_GOAL_
Pull out every line below that contains the word "origin" and copy each one. Case counts.

_RAW RECORDS_
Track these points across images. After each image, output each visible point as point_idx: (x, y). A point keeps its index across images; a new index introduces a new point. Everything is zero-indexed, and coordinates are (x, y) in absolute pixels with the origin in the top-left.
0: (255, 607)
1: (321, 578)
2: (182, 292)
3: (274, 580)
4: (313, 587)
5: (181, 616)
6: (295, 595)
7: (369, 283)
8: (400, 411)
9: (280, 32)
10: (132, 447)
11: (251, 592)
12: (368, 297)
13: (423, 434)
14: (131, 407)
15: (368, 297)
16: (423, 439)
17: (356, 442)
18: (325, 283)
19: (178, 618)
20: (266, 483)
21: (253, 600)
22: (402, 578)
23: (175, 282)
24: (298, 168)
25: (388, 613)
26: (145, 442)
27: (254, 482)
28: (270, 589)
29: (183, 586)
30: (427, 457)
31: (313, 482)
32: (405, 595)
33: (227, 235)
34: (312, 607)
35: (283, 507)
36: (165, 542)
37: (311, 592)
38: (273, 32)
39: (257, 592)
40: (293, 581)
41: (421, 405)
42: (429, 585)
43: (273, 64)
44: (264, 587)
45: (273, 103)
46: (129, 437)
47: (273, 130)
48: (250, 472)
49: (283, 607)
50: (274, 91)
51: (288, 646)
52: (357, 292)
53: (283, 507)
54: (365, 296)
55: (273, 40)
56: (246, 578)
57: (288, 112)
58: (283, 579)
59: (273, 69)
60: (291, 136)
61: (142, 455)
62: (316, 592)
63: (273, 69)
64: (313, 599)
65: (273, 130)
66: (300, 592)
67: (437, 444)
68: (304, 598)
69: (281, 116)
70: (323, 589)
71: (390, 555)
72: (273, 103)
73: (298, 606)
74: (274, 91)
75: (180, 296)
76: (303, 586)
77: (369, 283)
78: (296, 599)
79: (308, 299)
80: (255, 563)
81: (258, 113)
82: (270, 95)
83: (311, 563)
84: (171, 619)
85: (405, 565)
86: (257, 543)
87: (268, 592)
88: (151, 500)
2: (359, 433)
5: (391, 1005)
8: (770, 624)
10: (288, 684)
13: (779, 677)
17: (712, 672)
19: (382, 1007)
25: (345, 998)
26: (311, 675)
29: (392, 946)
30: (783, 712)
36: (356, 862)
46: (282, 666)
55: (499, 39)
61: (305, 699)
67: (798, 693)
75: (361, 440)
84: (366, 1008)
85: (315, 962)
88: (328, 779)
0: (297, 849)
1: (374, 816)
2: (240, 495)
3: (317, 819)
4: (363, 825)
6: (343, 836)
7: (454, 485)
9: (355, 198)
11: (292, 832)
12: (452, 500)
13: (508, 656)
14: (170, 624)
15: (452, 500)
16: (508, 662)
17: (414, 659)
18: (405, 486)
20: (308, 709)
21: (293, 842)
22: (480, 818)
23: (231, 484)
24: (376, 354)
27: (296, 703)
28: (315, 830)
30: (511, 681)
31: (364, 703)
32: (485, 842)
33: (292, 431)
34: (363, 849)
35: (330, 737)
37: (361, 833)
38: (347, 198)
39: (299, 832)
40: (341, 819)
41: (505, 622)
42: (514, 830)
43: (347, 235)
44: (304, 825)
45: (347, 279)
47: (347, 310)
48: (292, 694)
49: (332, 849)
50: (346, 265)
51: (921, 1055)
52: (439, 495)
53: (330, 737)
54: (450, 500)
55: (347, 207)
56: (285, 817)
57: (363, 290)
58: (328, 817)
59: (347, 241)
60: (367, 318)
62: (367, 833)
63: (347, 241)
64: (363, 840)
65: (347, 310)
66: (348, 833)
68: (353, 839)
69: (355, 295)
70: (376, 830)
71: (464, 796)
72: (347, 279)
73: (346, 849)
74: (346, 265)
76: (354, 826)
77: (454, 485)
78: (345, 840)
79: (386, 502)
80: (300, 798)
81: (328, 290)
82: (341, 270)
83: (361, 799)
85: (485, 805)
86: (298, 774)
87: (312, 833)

_FULL OUTPUT_
Track these points across images. After each image, output each visible point as point_idx: (x, y). A point keeps its index across images; a new index introduces a new point. Everything is zero-indexed, and coordinates are (x, y) in absolute pixels with the origin in the top-left.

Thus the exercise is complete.